** Activity **
Give back every record exactly as it reads.

** Dataset extract **
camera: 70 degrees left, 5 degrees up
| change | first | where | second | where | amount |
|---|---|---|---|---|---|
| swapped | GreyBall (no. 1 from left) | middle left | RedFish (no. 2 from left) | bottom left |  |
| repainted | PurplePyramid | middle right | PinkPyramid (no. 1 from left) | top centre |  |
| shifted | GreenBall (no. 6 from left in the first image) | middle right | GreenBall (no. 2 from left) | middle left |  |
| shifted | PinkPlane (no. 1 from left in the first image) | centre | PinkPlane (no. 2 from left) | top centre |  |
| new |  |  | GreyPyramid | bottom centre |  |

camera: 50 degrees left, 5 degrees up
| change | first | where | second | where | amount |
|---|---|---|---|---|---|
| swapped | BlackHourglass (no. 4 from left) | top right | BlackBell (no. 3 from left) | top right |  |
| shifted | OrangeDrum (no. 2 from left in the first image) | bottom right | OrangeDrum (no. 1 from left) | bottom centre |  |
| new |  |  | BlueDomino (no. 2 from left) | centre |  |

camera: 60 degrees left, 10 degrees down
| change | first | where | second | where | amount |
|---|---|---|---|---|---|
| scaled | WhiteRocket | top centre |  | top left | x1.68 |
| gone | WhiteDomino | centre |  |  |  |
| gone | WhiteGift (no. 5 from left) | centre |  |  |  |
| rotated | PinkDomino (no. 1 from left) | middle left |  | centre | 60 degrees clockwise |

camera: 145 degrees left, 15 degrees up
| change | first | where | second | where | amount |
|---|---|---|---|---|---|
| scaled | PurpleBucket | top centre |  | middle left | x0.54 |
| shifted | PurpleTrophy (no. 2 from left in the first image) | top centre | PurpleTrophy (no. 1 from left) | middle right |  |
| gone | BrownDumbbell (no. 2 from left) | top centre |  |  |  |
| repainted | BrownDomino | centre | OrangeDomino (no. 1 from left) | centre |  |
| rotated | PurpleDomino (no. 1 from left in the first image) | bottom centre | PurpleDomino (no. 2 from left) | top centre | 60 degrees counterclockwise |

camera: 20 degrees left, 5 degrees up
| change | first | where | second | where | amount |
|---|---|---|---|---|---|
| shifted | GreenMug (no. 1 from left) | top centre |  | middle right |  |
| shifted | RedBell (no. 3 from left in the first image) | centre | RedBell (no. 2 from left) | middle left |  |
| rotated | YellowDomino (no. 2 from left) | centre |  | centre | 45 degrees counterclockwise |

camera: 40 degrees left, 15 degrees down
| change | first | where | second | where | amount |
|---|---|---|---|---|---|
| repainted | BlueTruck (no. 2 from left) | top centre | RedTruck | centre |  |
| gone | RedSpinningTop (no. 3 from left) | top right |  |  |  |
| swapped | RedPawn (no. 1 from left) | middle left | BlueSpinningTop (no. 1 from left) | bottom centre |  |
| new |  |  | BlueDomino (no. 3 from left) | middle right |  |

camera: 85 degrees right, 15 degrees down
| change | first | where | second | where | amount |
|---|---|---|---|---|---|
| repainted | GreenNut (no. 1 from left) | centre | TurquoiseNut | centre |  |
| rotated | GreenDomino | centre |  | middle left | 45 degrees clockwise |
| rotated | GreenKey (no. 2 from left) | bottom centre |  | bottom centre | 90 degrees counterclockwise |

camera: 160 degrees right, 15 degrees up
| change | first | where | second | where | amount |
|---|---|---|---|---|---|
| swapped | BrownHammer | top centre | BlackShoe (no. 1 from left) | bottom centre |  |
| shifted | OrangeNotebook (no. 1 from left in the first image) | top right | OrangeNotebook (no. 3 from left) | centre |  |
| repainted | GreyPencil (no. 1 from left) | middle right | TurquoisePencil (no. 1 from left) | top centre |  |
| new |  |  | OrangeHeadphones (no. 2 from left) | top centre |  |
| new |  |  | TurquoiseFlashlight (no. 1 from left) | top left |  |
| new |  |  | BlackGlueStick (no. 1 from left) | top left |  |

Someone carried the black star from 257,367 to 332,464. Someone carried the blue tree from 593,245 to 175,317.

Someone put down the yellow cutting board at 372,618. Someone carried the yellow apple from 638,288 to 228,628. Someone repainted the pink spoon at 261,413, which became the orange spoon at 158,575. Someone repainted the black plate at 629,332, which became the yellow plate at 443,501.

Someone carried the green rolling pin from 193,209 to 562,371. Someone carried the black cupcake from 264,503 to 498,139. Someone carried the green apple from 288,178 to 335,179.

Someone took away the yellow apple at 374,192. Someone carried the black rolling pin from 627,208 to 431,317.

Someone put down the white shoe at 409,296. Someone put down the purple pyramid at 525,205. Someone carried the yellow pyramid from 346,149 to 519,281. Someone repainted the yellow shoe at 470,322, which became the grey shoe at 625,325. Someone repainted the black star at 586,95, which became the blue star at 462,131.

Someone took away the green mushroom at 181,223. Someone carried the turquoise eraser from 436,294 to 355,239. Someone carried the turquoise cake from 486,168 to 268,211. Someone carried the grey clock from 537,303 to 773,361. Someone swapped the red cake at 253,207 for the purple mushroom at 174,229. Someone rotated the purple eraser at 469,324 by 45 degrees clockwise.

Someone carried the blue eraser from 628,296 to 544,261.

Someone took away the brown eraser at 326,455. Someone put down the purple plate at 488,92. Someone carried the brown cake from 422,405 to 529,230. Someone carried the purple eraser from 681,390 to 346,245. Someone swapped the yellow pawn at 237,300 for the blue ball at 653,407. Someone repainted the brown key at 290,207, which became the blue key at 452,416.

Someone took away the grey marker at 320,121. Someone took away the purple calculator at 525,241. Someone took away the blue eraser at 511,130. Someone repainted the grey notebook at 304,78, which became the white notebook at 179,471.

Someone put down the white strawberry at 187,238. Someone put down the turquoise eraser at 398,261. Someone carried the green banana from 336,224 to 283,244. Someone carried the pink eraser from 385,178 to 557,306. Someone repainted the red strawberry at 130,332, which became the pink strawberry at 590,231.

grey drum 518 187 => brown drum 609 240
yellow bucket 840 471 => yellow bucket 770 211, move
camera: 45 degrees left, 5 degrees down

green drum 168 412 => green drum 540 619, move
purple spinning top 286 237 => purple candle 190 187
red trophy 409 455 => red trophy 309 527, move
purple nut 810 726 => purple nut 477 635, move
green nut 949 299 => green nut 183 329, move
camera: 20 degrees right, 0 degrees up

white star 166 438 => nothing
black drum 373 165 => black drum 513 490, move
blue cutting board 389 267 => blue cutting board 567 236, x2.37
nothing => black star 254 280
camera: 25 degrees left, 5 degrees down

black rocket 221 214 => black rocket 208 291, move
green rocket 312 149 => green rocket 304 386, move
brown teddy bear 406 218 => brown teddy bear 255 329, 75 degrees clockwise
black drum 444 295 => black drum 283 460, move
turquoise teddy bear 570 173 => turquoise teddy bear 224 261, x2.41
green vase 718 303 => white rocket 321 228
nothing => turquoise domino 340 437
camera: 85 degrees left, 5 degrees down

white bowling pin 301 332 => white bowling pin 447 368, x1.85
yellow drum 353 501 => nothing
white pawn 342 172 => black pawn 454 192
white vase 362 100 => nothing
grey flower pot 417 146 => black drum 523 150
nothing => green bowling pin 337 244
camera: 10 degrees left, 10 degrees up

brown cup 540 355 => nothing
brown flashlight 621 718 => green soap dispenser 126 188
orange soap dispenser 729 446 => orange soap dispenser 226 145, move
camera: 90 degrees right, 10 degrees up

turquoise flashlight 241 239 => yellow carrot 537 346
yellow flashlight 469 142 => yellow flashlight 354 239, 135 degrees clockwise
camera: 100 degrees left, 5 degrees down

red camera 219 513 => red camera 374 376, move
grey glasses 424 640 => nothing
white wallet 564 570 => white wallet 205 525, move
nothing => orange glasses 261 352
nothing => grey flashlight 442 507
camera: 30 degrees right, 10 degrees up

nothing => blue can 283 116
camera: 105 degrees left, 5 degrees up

** Solved problem **
camera: 70 degrees left, 5 degrees up
| change | first | where | second | where | amount |
|---|---|---|---|---|---|
| swapped | GreyBall (no. 1 from left) | middle left | RedFish (no. 2 from left) | bottom left |  |
| repainted | PurplePyramid | middle right | PinkPyramid (no. 1 from left) | top centre |  |
| shifted | GreenBall (no. 6 from left in the first image) | middle right | GreenBall (no. 2 from left) | middle left |  |
| shifted | PinkPlane (no. 1 from left in the first image) | centre | PinkPlane (no. 2 from left) | top centre |  |
| new |  |  | GreyPyramid | bottom centre |  |

camera: 50 degrees left, 5 degrees up
| change | first | where | second | where | amount |
|---|---|---|---|---|---|
| swapped | BlackHourglass (no. 4 from left) | top right | BlackBell (no. 3 from left) | top right |  |
| shifted | OrangeDrum (no. 2 from left in the first image) | bottom right | OrangeDrum (no. 1 from left) | bottom centre |  |
| new |  |  | BlueDomino (no. 2 from left) | centre |  |

camera: 60 degrees left, 10 degrees down
| change | first | where | second | where | amount |
|---|---|---|---|---|---|
| scaled | WhiteRocket | top centre |  | top left | x1.68 |
| gone | WhiteDomino | centre |  |  |  |
| gone | WhiteGift (no. 5 from left) | centre |  |  |  |
| rotated | PinkDomino (no. 1 from left) | middle left |  | centre | 60 degrees clockwise |

camera: 145 degrees left, 15 degrees up
| change | first | where | second | where | amount |
|---|---|---|---|---|---|
| scaled | PurpleBucket | top centre |  | middle left | x0.54 |
| shifted | PurpleTrophy (no. 2 from left in the first image) | top centre | PurpleTrophy (no. 1 from left) | middle right |  |
| gone | BrownDumbbell (no. 2 from left) | top centre |  |  |  |
| repainted | BrownDomino | centre | OrangeDomino (no. 1 from left) | centre |  |
| rotated | PurpleDomino (no. 1 from left in the first image) | bottom centre | PurpleDomino (no. 2 from left) | top centre | 60 degrees counterclockwise |

camera: 20 degrees left, 5 degrees up
| change | first | where | second | where | amount |
|---|---|---|---|---|---|
| shifted | GreenMug (no. 1 from left) | top centre |  | middle right |  |
| shifted | RedBell (no. 3 from left in the first image) | centre | RedBell (no. 2 from left) | middle left |  |
| rotated | YellowDomino (no. 2 from left) | centre |  | centre | 45 degrees counterclockwise |

camera: 40 degrees left, 15 degrees down
| change | first | where | second | where | amount |
|---|---|---|---|---|---|
| repainted | BlueTruck (no. 2 from left) | top centre | RedTruck | centre |  |
| gone | RedSpinningTop (no. 3 from left) | top right |  |  |  |
| swapped | RedPawn (no. 1 from left) | middle left | BlueSpinningTop (no. 1 from left) | bottom centre |  |
| new |  |  | BlueDomino (no. 3 from left) | middle right |  |

camera: 85 degrees right, 15 degrees down
| change | first | where | second | where | amount |
|---|---|---|---|---|---|
| repainted | GreenNut (no. 1 from left) | centre | TurquoiseNut | centre |  |
| rotated | GreenDomino | centre |  | middle left | 45 degrees clockwise |
| rotated | GreenKey (no. 2 from left) | bottom centre |  | bottom centre | 90 degrees counterclockwise |

camera: 160 degrees right, 15 degrees up
| change | first | where | second | where | amount |
|---|---|---|---|---|---|
| swapped | BrownHammer | top centre | BlackShoe (no. 1 from left) | bottom centre |  |
| shifted | OrangeNotebook (no. 1 from left in the first image) | top right | OrangeNotebook (no. 3 from left) | centre |  |
| repainted | GreyPencil (no. 1 from left) | middle right | TurquoisePencil (no. 1 from left) | top centre |  |
| new |  |  | OrangeHeadphones (no. 2 from left) | top centre |  |
| new |  |  | TurquoiseFlashlight (no. 1 from left) | top left |  |
| new |  |  | BlackGlueStick (no. 1 from left) | top left |  |

Someone carried the black star from 257,367 to 332,464. Someone carried the blue tree from 593,245 to 175,317.

Someone put down the yellow cutting board at 372,618. Someone carried the yellow apple from 638,288 to 228,628. Someone repainted the pink spoon at 261,413, which became the orange spoon at 158,575. Someone repainted the black plate at 629,332, which became the yellow plate at 443,501.

Someone carried the green rolling pin from 193,209 to 562,371. Someone carried the black cupcake from 264,503 to 498,139. Someone carried the green apple from 288,178 to 335,179.

Someone took away the yellow apple at 374,192. Someone carried the black rolling pin from 627,208 to 431,317.

Someone put down the white shoe at 409,296. Someone put down the purple pyramid at 525,205. Someone carried the yellow pyramid from 346,149 to 519,281. Someone repainted the yellow shoe at 470,322, which became the grey shoe at 625,325. Someone repainted the black star at 586,95, which became the blue star at 462,131.

Someone took away the green mushroom at 181,223. Someone carried the turquoise eraser from 436,294 to 355,239. Someone carried the turquoise cake from 486,168 to 268,211. Someone carried the grey clock from 537,303 to 773,361. Someone swapped the red cake at 253,207 for the purple mushroom at 174,229. Someone rotated the purple eraser at 469,324 by 45 degrees clockwise.

Someone carried the blue eraser from 628,296 to 544,261.

Someone took away the brown eraser at 326,455. Someone put down the purple plate at 488,92. Someone carried the brown cake from 422,405 to 529,230. Someone carried the purple eraser from 681,390 to 346,245. Someone swapped the yellow pawn at 237,300 for the blue ball at 653,407. Someone repainted the brown key at 290,207, which became the blue key at 452,416.

Someone took away the grey marker at 320,121. Someone took away the purple calculator at 525,241. Someone took away the blue eraser at 511,130. Someone repainted the grey notebook at 304,78, which became the white notebook at 179,471.

Someone put down the white strawberry at 187,238. Someone put down the turquoise eraser at 398,261. Someone carried the green banana from 336,224 to 283,244. Someone carried the pink eraser from 385,178 to 557,306. Someone repainted the red strawberry at 130,332, which became the pink strawberry at 590,231.

grey drum 518 187 => brown drum 609 240
yellow bucket 840 471 => yellow bucket 770 211, move
camera: 45 degrees left, 5 degrees down

green drum 168 412 => green drum 540 619, move
purple spinning top 286 237 => purple candle 190 187
red trophy 409 455 => red trophy 309 527, move
purple nut 810 726 => purple nut 477 635, move
green nut 949 299 => green nut 183 329, move
camera: 20 degrees right, 0 degrees up

white star 166 438 => nothing
black drum 373 165 => black drum 513 490, move
blue cutting board 389 267 => blue cutting board 567 236, x2.37
nothing => black star 254 280
camera: 25 degrees left, 5 degrees down

black rocket 221 214 => black rocket 208 291, move
green rocket 312 149 => green rocket 304 386, move
brown teddy bear 406 218 => brown teddy bear 255 329, 75 degrees clockwise
black drum 444 295 => black drum 283 460, move
turquoise teddy bear 570 173 => turquoise teddy bear 224 261, x2.41
green vase 718 303 => white rocket 321 228
nothing => turquoise domino 340 437
camera: 85 degrees left, 5 degrees down

white bowling pin 301 332 => white bowling pin 447 368, x1.85
yellow drum 353 501 => nothing
white pawn 342 172 => black pawn 454 192
white vase 362 100 => nothing
grey flower pot 417 146 => black drum 523 150
nothing => green bowling pin 337 244
camera: 10 degrees left, 10 degrees up

brown cup 540 355 => nothing
brown flashlight 621 718 => green soap dispenser 126 188
orange soap dispenser 729 446 => orange soap dispenser 226 145, move
camera: 90 degrees right, 10 degrees up

turquoise flashlight 241 239 => yellow carrot 537 346
yellow flashlight 469 142 => yellow flashlight 354 239, 135 degrees clockwise
camera: 100 degrees left, 5 degrees down

red camera 219 513 => red camera 374 376, move
grey glasses 424 640 => nothing
white wallet 564 570 => white wallet 205 525, move
nothing => orange glasses 261 352
nothing => grey flashlight 442 507
camera: 30 degrees right, 10 degrees up

nothing => blue can 283 116
camera: 105 degrees left, 5 degrees up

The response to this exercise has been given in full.